What you need to do: Select from the data all lines with the word "arrow".

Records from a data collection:
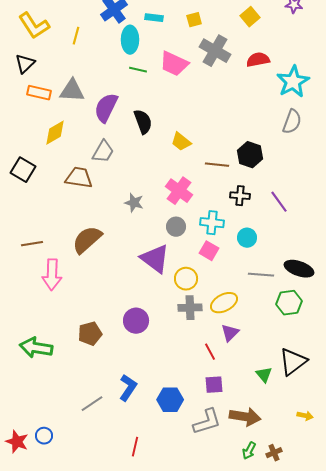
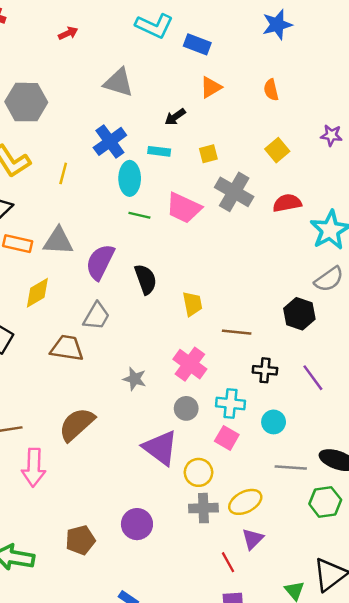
gray semicircle: (292, 122) -> (329, 279), turned 35
yellow trapezoid: (181, 142) -> (192, 304), turned -140
black hexagon: (250, 155) -> (299, 314), moved

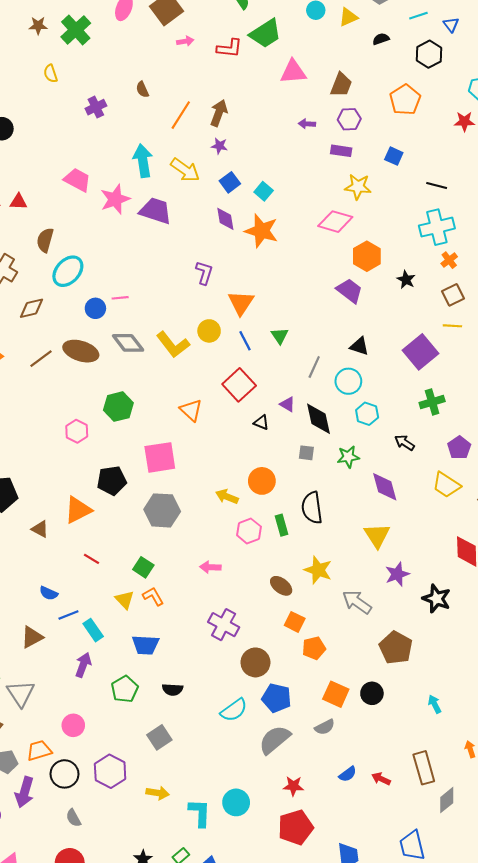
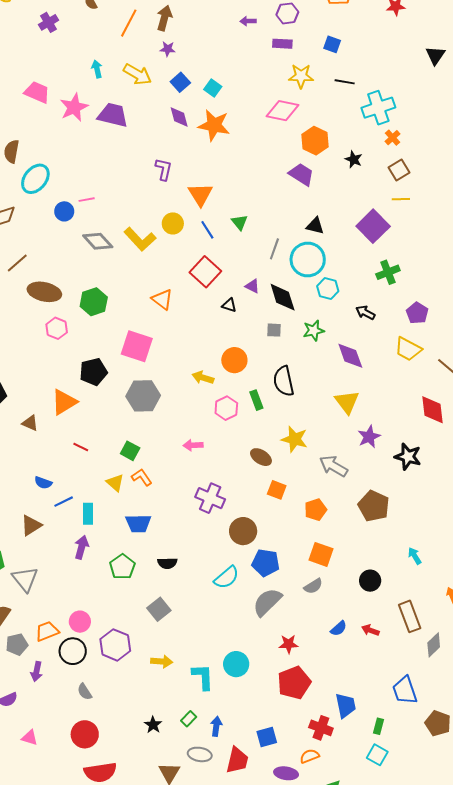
cyan arrow: (143, 161) -> (97, 69), size x0.6
black line: (437, 186) -> (345, 82), moved
brown ellipse: (81, 351) -> (44, 292), moved
cyan circle: (348, 381) -> (308, 259), size x1.4
pink square: (160, 457) -> (137, 346), turned 32
cyan rectangle: (93, 630) -> (88, 514), turned 40
orange pentagon: (314, 648) -> (316, 510), moved
black circle: (372, 693) -> (370, 581), moved
pink circle: (73, 725) -> (80, 622), moved
purple arrow: (24, 792) -> (37, 671), size x0.7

Response to this task:
cyan arrow: (143, 161) -> (97, 69), size x0.6
purple arrow: (24, 792) -> (37, 671), size x0.7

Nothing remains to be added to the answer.